TASK TO CARRY OUT » The listing below must be repeated word for word, with its images excluded.

DATA FOR REVIEW »
====
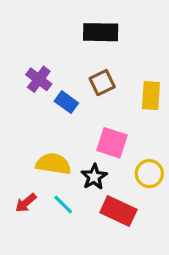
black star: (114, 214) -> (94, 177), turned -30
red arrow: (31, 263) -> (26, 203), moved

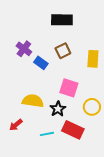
cyan line: (63, 204) -> (47, 134), moved, turned -56

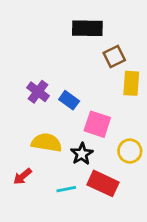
purple cross: (24, 49) -> (38, 92), moved
brown square: (63, 51) -> (114, 56), moved
blue rectangle: (41, 63) -> (69, 100), moved

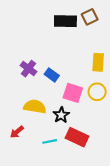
brown square: (114, 56) -> (90, 17), moved
yellow circle: (130, 151) -> (97, 92), moved

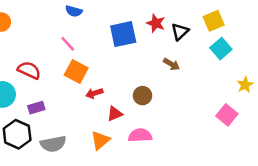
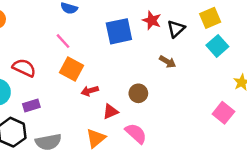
pink semicircle: (140, 135) -> (136, 133), turned 45

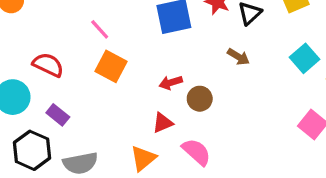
cyan square: (217, 46) -> (305, 58), moved
red arrow: (90, 91) -> (171, 83), moved
purple rectangle: (31, 105) -> (58, 115), turned 56

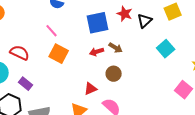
brown arrow: (238, 57) -> (116, 48), moved
cyan square: (305, 58) -> (166, 49), moved
red arrow: (171, 83) -> (97, 52), moved

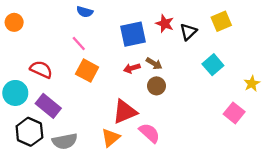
brown circle: (114, 74) -> (156, 86), moved
purple rectangle: (26, 84) -> (48, 106), size x1.5
red triangle: (91, 89) -> (125, 112), size x1.6

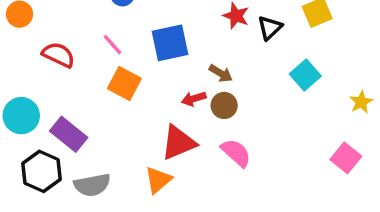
blue square: (133, 34) -> (170, 43), moved
red arrow: (132, 68) -> (194, 99), moved
red semicircle: (41, 69) -> (58, 55), moved
pink square: (234, 113) -> (346, 158), moved
pink semicircle: (149, 133) -> (236, 153), moved

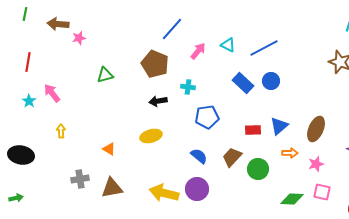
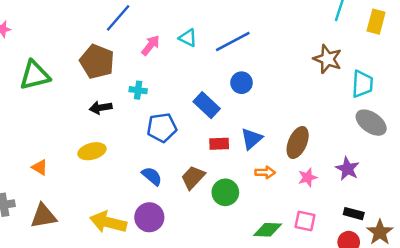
green triangle: (105, 75) -> (35, 75), size x1.5
blue rectangle: (243, 83) -> (207, 105), moved
pink star: (316, 164) -> (308, 177), moved

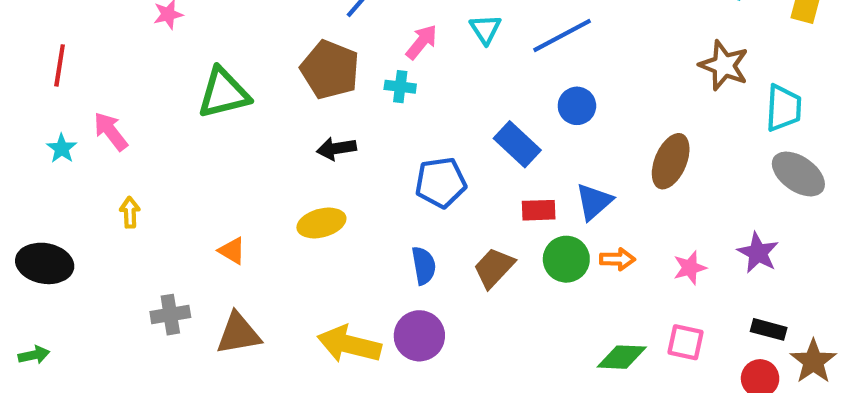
cyan triangle: (188, 38) -> (485, 29), turned 30
cyan cross: (138, 90) -> (400, 87), moved
brown ellipse: (298, 142) -> (671, 161), moved
blue semicircle: (152, 176) -> (424, 266), turned 40
green circle: (225, 192) -> (566, 259), moved

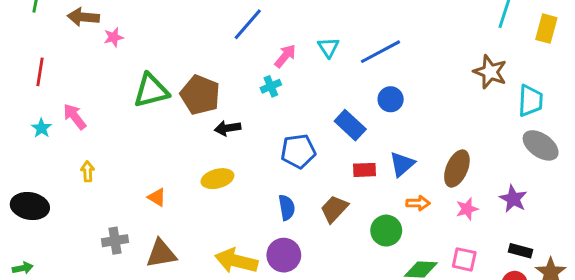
brown pentagon: (330, 70) -> (200, 95), moved
cyan cross: (400, 87) -> (271, 86), turned -30
brown ellipse: (671, 161) -> (457, 169), moved
green circle: (566, 259) -> (386, 231), moved

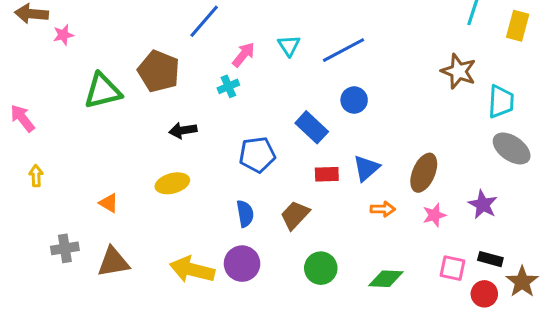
brown pentagon: (200, 95) -> (159, 71), moved
green circle: (386, 231) -> (321, 268), moved
pink square: (464, 259) -> (453, 268), moved

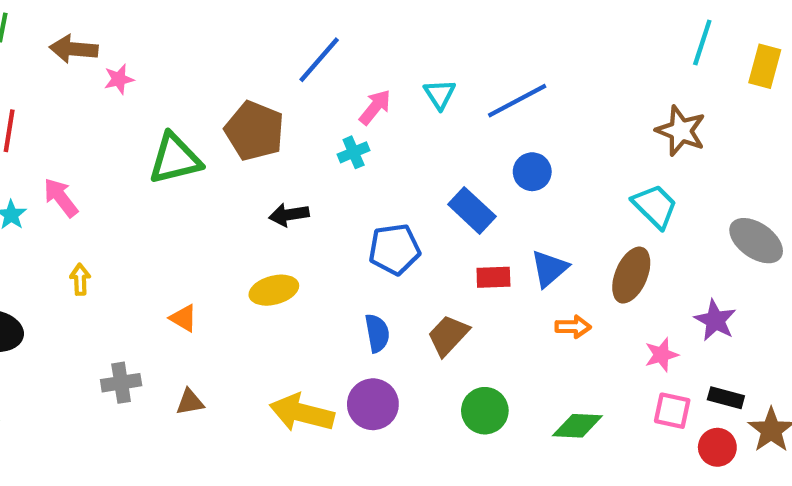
cyan trapezoid: (501, 102) -> (655, 206), moved, turned -48
pink star: (434, 215) -> (661, 355), moved
brown triangle: (113, 262) -> (190, 402), size x0.6

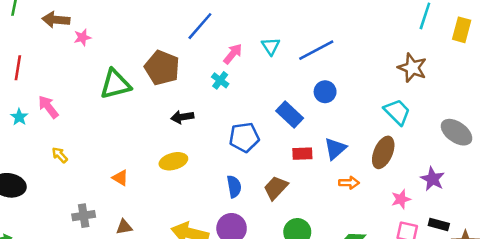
cyan cross: (354, 152) -> (220, 80), turned -30
yellow arrow: (80, 279) -> (60, 155), turned -42

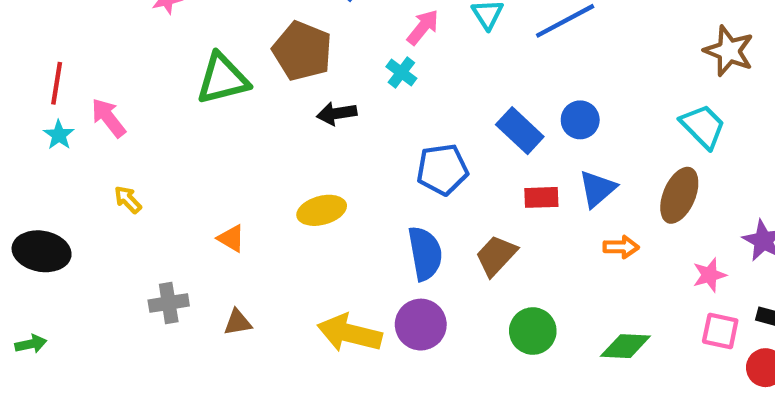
red line: (18, 68) -> (57, 83), moved
blue circle: (325, 92) -> (580, 120), moved
black arrow: (182, 117) -> (337, 113), moved
blue semicircle: (234, 187) -> (425, 253), size x1.4

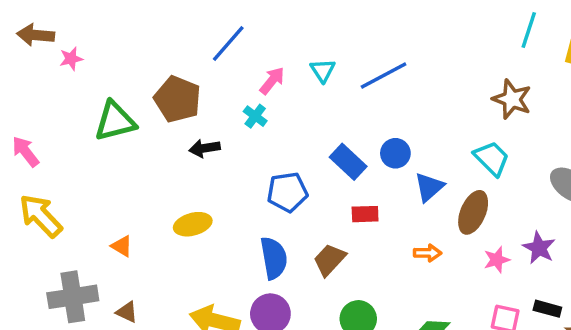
blue triangle: (597, 189) -> (429, 187), moved
yellow arrow: (128, 200) -> (41, 216), size x2.0
pink star: (709, 275) -> (497, 260), moved
gray cross: (169, 303) -> (73, 297), size x1.6
brown triangle: (238, 322) -> (127, 312), turned 35

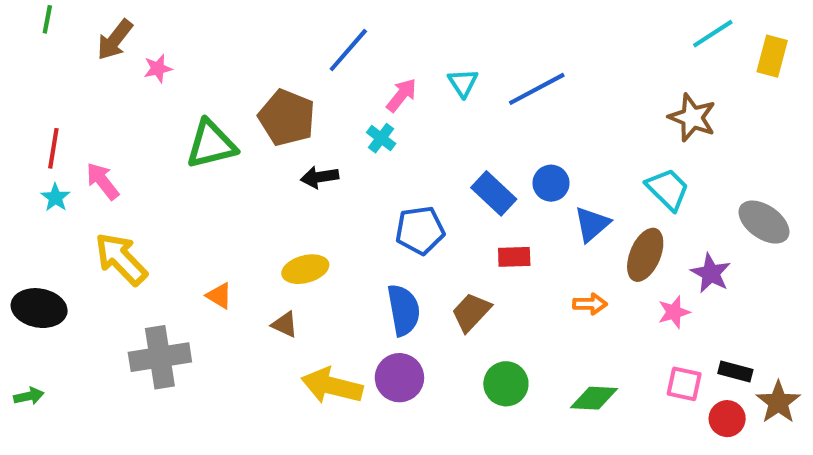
cyan line: (529, 30) -> (713, 34), turned 39
brown arrow: (36, 35) -> (115, 40), turned -57
purple star: (539, 248) -> (711, 273), moved
brown triangle: (127, 312) -> (285, 324), moved

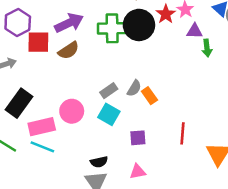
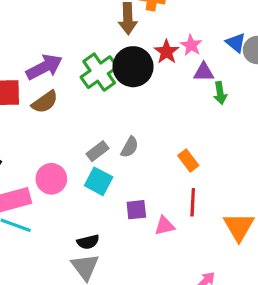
green cross: (112, 28) -> (99, 72), turned -32
orange rectangle: (149, 96) -> (188, 161), moved
pink triangle: (138, 172) -> (164, 226), moved

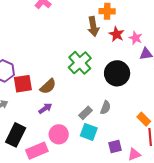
red star: (167, 52) -> (116, 34), moved
purple arrow: (44, 67) -> (45, 108), moved, size x0.6
black circle: (133, 67) -> (117, 73), moved
orange rectangle: (188, 161) -> (144, 119), moved

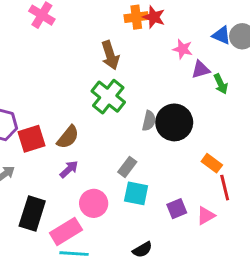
brown arrow: (93, 26) -> (110, 55), moved
red star: (116, 34) -> (154, 17), moved
black circle: (117, 73) -> (174, 122), moved
gray semicircle: (105, 108) -> (149, 121), moved

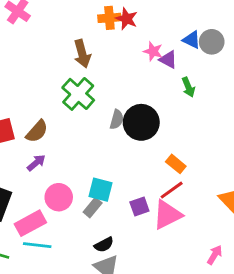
purple triangle: (201, 70) -> (168, 60), moved, turned 42
gray rectangle: (127, 167) -> (93, 208), moved
red line: (225, 188) -> (172, 190), moved, turned 65
pink triangle: (206, 216) -> (167, 215), size x1.6

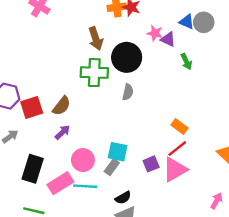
green cross: (78, 94) -> (94, 73), turned -36
black circle: (141, 122) -> (127, 57), moved
cyan line: (37, 245) -> (85, 186), moved

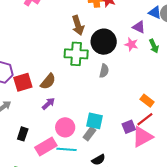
pink star: (155, 33) -> (131, 44), moved
purple square: (151, 164) -> (129, 127), moved
black rectangle: (33, 169) -> (23, 134), size x0.6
====
SOLUTION TO THIS TASK »
black star: (114, 214) -> (94, 177), turned -30
red arrow: (31, 263) -> (26, 203), moved

cyan line: (63, 204) -> (47, 134), moved, turned -56

purple cross: (24, 49) -> (38, 92), moved
brown square: (63, 51) -> (114, 56), moved
blue rectangle: (41, 63) -> (69, 100), moved

brown square: (114, 56) -> (90, 17), moved
yellow circle: (130, 151) -> (97, 92), moved

pink semicircle: (140, 135) -> (136, 133), turned 45

cyan square: (217, 46) -> (305, 58), moved
red arrow: (90, 91) -> (171, 83), moved
purple rectangle: (31, 105) -> (58, 115), turned 56

brown arrow: (238, 57) -> (116, 48), moved
cyan square: (305, 58) -> (166, 49), moved
red arrow: (171, 83) -> (97, 52), moved

brown circle: (114, 74) -> (156, 86), moved
purple rectangle: (26, 84) -> (48, 106), size x1.5
red triangle: (91, 89) -> (125, 112), size x1.6

blue square: (133, 34) -> (170, 43), moved
red arrow: (132, 68) -> (194, 99), moved
red semicircle: (41, 69) -> (58, 55), moved
pink square: (234, 113) -> (346, 158), moved
pink semicircle: (149, 133) -> (236, 153), moved

green triangle: (105, 75) -> (35, 75), size x1.5
blue rectangle: (243, 83) -> (207, 105), moved
pink star: (316, 164) -> (308, 177), moved

cyan triangle: (188, 38) -> (485, 29), turned 30
cyan cross: (138, 90) -> (400, 87), moved
brown ellipse: (298, 142) -> (671, 161), moved
blue semicircle: (152, 176) -> (424, 266), turned 40
green circle: (225, 192) -> (566, 259), moved

brown pentagon: (330, 70) -> (200, 95), moved
cyan cross: (400, 87) -> (271, 86), turned -30
brown ellipse: (671, 161) -> (457, 169), moved
green circle: (566, 259) -> (386, 231), moved

brown pentagon: (200, 95) -> (159, 71), moved
green circle: (386, 231) -> (321, 268), moved
pink square: (464, 259) -> (453, 268), moved

cyan trapezoid: (501, 102) -> (655, 206), moved, turned -48
pink star: (434, 215) -> (661, 355), moved
brown triangle: (113, 262) -> (190, 402), size x0.6

cyan cross: (354, 152) -> (220, 80), turned -30
yellow arrow: (80, 279) -> (60, 155), turned -42

red line: (18, 68) -> (57, 83), moved
blue circle: (325, 92) -> (580, 120), moved
black arrow: (182, 117) -> (337, 113), moved
blue semicircle: (234, 187) -> (425, 253), size x1.4

blue triangle: (597, 189) -> (429, 187), moved
yellow arrow: (128, 200) -> (41, 216), size x2.0
pink star: (709, 275) -> (497, 260), moved
gray cross: (169, 303) -> (73, 297), size x1.6
brown triangle: (238, 322) -> (127, 312), turned 35

cyan line: (529, 30) -> (713, 34), turned 39
brown arrow: (36, 35) -> (115, 40), turned -57
purple star: (539, 248) -> (711, 273), moved
brown triangle: (127, 312) -> (285, 324), moved

green cross: (112, 28) -> (99, 72), turned -32
orange rectangle: (149, 96) -> (188, 161), moved
pink triangle: (138, 172) -> (164, 226), moved

red star: (167, 52) -> (116, 34), moved
purple arrow: (44, 67) -> (45, 108), moved, size x0.6
black circle: (133, 67) -> (117, 73), moved
orange rectangle: (188, 161) -> (144, 119), moved

brown arrow: (93, 26) -> (110, 55), moved
red star: (116, 34) -> (154, 17), moved
black circle: (117, 73) -> (174, 122), moved
gray semicircle: (105, 108) -> (149, 121), moved

purple triangle: (201, 70) -> (168, 60), moved, turned 42
gray rectangle: (127, 167) -> (93, 208), moved
red line: (225, 188) -> (172, 190), moved, turned 65
pink triangle: (206, 216) -> (167, 215), size x1.6

green cross: (78, 94) -> (94, 73), turned -36
black circle: (141, 122) -> (127, 57), moved
cyan line: (37, 245) -> (85, 186), moved

pink star: (155, 33) -> (131, 44), moved
purple square: (151, 164) -> (129, 127), moved
black rectangle: (33, 169) -> (23, 134), size x0.6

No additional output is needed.